Find every line containing "pink" in the records below and report the tally as a bare number.

--------------------

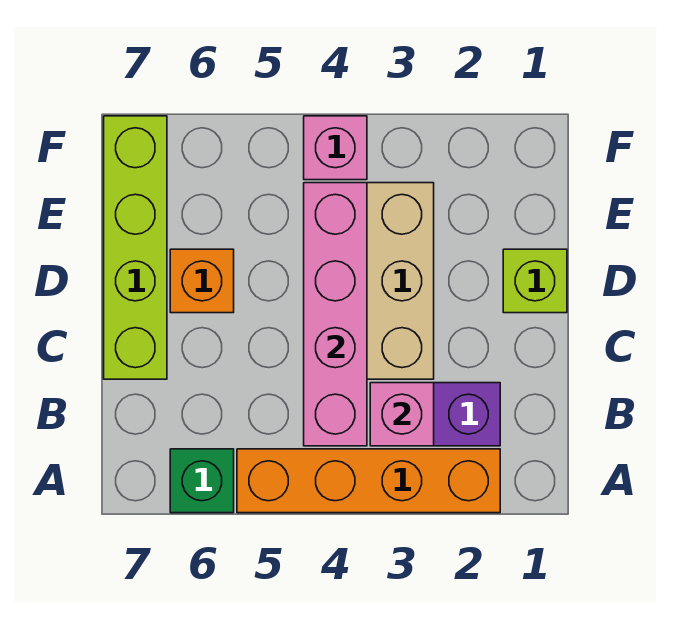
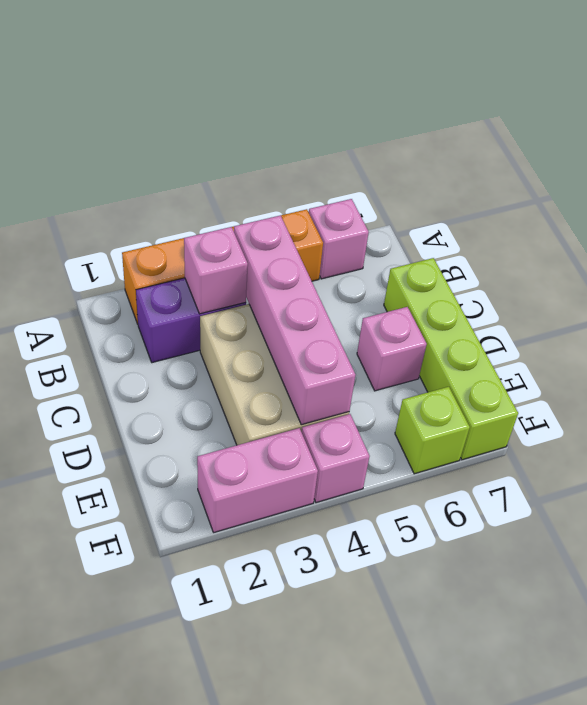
green brick A6 level 1 -> pink brick A6 level 1
lime brick D1 level 1 -> lime brick F6 level 1
orange brick D6 level 1 -> pink brick D6 level 1
none -> pink brick F2:F3 level 1

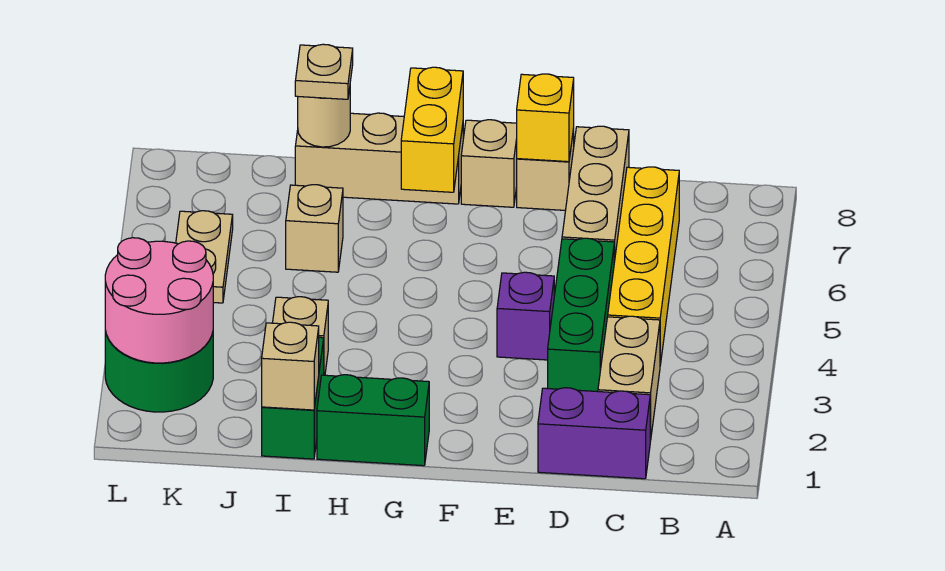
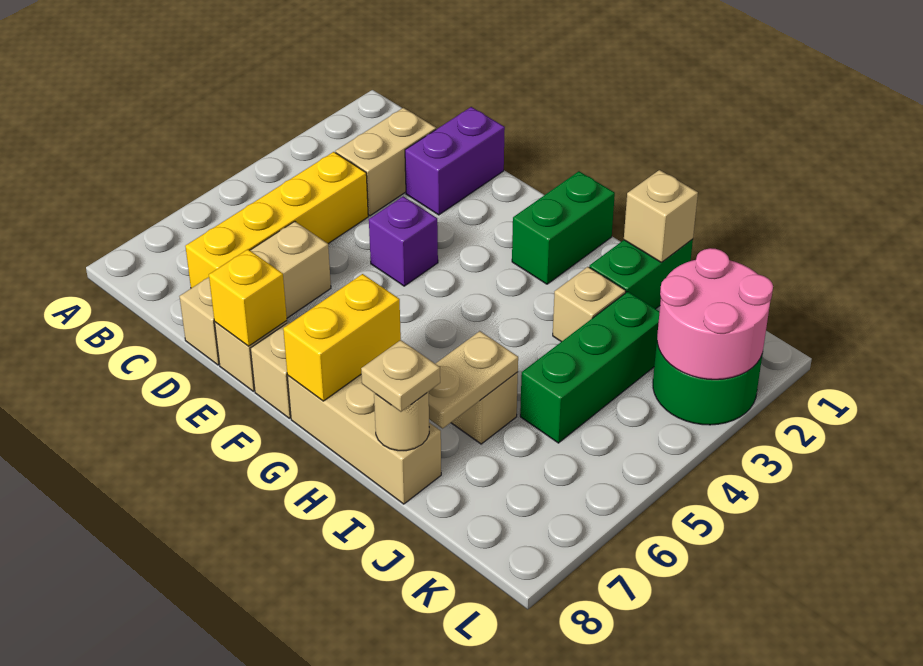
purple brick C1:D1 level 1 -> purple brick D1:D2 level 1
green brick D3:D5 level 1 -> green brick J3:J5 level 1
green brick G1:H1 level 1 -> green brick G1:G2 level 1
tan plate K5:K6 level 1 -> tan plate I6:I7 level 2

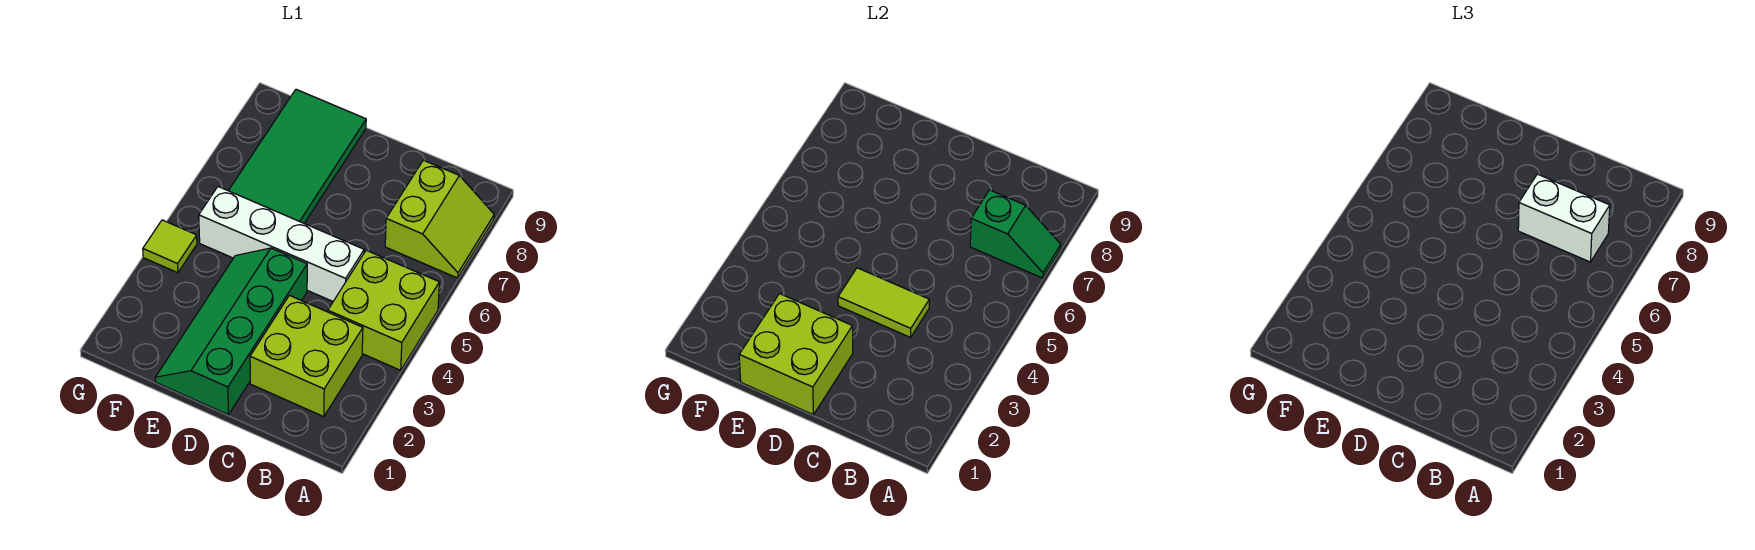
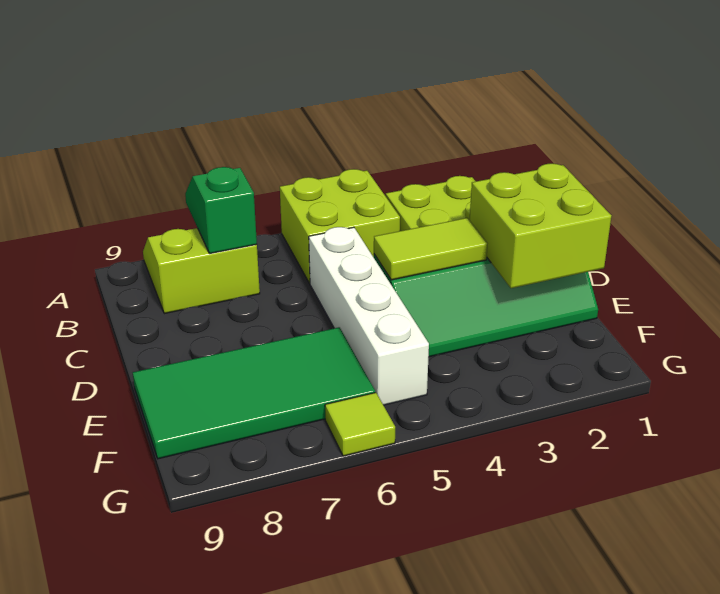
white brick B7:C7 level 3 -> none
lime tile C4:D4 level 2 -> lime tile D3:D4 level 2
lime tile G4 level 1 -> lime tile G6 level 1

--------------------

(Response): 3